## Required action
The lines below that include the word "white" are to be reported.

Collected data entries
##########

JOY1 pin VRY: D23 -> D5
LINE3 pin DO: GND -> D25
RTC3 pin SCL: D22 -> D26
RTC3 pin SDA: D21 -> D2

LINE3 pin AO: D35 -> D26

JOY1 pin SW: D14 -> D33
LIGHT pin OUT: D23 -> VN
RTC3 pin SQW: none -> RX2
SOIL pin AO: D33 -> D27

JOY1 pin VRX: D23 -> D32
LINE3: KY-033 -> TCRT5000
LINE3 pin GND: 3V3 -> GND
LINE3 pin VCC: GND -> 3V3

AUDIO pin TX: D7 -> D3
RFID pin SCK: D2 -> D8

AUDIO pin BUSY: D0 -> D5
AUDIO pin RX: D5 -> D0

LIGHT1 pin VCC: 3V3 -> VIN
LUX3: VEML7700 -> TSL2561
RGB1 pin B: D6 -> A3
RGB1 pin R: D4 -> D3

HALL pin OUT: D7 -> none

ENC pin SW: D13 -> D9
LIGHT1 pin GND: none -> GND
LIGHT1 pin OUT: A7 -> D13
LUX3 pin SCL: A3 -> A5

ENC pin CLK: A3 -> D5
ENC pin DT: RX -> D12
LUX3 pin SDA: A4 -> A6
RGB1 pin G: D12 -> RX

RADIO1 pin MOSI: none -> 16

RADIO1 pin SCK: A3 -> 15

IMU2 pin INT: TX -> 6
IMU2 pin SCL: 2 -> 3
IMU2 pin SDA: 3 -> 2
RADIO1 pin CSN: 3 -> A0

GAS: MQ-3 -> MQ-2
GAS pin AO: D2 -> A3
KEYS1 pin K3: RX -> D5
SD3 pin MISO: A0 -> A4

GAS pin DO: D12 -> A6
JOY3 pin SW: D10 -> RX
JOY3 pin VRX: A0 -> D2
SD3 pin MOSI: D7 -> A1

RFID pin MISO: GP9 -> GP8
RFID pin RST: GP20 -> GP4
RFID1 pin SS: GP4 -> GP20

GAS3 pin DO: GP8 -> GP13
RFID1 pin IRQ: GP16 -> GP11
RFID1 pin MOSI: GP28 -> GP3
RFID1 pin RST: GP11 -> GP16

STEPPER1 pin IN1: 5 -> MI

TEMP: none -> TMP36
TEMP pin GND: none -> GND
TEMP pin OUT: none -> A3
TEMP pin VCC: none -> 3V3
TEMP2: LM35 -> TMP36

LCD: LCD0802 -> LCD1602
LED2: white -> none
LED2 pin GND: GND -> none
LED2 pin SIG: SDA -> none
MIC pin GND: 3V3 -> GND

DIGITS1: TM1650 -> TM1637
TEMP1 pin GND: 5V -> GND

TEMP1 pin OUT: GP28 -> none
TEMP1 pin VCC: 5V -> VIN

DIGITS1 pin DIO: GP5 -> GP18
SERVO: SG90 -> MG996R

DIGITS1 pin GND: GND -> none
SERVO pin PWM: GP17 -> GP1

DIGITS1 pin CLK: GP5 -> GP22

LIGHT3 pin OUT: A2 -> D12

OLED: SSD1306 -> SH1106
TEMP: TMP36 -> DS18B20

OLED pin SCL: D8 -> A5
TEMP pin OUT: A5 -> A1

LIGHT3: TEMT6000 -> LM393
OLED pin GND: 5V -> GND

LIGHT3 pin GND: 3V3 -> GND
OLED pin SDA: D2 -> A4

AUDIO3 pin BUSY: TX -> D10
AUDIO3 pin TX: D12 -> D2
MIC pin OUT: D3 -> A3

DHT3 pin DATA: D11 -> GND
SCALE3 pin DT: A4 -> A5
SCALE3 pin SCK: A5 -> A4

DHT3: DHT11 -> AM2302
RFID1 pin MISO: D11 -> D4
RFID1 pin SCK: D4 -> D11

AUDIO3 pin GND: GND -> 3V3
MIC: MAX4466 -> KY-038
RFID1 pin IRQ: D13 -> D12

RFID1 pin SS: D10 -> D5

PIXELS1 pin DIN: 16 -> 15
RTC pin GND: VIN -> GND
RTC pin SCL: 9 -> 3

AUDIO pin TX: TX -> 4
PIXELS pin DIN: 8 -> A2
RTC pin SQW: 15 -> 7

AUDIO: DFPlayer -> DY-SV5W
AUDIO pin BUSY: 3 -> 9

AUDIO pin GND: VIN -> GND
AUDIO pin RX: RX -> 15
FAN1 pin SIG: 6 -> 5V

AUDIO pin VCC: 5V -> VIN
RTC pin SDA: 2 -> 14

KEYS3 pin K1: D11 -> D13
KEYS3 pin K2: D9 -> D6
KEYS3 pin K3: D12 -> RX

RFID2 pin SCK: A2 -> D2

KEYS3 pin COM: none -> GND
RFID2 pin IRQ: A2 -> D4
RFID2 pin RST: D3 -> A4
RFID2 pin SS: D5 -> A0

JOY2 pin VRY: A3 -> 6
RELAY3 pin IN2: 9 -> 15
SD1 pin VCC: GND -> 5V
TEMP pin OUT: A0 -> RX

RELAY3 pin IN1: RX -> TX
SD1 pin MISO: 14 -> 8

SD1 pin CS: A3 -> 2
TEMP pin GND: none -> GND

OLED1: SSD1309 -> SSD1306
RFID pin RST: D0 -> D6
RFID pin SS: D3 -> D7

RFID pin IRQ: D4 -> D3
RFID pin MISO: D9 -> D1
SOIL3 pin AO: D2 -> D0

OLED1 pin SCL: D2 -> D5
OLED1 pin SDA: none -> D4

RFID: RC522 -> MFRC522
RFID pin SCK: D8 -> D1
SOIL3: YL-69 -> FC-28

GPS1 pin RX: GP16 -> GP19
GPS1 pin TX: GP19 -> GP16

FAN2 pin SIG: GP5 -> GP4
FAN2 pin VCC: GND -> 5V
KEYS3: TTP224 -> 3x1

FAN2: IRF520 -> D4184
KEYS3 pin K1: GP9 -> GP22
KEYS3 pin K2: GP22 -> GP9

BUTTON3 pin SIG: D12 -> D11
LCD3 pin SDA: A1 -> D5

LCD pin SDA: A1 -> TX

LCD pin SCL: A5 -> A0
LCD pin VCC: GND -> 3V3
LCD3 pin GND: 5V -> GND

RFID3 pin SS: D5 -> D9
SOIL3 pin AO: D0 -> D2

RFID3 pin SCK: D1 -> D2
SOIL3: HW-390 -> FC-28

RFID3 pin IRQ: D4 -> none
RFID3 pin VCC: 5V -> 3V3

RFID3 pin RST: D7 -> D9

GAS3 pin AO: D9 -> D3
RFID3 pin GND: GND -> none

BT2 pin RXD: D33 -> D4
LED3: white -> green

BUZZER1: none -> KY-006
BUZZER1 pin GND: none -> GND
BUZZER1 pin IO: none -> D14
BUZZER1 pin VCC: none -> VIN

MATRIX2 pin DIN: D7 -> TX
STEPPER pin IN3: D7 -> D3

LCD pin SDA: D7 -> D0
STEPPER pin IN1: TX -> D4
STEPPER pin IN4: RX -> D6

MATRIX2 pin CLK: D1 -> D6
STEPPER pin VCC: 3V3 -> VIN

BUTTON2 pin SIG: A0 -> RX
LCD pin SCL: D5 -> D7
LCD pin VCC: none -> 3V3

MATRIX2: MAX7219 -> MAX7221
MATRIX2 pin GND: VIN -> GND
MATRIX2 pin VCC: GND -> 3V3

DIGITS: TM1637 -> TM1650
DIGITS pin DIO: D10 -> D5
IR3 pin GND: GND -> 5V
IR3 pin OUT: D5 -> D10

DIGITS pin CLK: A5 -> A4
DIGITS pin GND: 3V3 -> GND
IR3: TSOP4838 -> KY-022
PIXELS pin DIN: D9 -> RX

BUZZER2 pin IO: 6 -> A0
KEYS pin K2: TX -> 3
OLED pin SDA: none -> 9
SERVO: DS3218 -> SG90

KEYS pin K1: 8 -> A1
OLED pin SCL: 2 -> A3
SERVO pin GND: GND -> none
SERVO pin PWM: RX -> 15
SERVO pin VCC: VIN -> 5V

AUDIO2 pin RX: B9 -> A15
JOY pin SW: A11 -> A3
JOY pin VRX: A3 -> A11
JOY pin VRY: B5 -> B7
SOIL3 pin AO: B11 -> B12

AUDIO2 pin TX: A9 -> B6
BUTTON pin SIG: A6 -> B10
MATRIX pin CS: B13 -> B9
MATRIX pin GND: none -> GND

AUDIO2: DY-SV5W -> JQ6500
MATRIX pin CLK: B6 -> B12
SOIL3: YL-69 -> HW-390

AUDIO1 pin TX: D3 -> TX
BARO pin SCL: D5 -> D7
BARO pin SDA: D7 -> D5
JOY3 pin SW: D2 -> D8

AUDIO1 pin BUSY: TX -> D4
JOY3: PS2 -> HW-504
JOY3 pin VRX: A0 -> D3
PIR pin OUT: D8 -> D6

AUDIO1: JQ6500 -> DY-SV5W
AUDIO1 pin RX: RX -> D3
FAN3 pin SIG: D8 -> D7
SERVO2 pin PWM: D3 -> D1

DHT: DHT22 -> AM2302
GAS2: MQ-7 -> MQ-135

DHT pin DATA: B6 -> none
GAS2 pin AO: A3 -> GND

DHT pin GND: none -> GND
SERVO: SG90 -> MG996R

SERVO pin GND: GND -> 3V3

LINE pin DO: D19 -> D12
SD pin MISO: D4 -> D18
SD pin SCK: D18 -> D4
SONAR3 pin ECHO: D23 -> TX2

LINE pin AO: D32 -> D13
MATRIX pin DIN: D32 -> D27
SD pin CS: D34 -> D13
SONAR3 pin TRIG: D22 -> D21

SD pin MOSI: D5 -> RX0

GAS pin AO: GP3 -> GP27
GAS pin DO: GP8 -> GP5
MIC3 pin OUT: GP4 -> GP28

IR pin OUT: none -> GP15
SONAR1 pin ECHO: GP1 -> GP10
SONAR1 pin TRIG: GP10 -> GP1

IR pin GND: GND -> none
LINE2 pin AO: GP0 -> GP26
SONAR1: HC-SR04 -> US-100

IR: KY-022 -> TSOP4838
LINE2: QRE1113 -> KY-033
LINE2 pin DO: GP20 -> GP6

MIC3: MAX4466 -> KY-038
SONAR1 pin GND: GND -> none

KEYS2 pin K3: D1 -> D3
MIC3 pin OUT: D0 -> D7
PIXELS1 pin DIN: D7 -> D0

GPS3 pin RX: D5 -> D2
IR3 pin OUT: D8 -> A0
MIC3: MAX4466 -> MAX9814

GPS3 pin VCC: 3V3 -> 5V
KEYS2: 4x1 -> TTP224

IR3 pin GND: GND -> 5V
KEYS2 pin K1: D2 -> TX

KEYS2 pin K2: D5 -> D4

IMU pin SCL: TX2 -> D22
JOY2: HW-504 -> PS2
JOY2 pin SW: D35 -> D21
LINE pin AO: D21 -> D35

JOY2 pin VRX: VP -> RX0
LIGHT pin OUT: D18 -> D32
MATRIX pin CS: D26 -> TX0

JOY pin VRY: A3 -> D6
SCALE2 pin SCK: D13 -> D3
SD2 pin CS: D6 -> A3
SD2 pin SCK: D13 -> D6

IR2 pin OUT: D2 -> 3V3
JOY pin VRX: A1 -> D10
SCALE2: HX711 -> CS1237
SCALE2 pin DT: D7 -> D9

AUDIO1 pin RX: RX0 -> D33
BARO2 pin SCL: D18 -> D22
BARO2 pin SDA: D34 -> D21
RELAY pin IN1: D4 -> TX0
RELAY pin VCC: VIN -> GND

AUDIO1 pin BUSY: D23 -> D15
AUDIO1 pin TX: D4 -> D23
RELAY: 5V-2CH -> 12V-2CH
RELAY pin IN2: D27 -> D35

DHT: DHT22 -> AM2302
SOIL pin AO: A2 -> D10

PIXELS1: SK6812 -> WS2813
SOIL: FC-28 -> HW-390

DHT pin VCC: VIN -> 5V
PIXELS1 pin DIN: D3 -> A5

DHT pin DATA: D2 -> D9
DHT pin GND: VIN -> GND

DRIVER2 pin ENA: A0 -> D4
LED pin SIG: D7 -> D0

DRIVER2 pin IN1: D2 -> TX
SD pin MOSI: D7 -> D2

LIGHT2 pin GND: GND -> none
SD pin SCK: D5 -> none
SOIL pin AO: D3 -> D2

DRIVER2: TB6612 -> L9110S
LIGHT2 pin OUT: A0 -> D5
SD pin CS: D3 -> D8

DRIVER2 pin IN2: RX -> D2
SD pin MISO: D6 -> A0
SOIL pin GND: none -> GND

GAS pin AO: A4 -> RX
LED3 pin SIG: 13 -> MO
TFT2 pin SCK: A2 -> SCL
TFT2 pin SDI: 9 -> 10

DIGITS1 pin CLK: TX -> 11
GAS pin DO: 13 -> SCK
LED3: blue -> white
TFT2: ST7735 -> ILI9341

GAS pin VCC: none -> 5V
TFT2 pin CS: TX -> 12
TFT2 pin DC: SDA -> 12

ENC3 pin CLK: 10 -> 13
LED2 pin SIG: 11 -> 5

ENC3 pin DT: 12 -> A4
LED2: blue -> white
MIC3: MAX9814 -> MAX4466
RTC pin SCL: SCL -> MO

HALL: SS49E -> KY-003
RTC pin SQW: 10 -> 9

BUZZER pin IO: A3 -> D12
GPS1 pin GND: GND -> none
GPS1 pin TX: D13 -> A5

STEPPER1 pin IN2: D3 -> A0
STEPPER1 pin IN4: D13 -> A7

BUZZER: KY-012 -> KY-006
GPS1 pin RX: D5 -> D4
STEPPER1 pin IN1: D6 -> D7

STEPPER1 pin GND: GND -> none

##########

## Answer section
LED2: white -> none
LED3: white -> green
LED3: blue -> white
LED2: blue -> white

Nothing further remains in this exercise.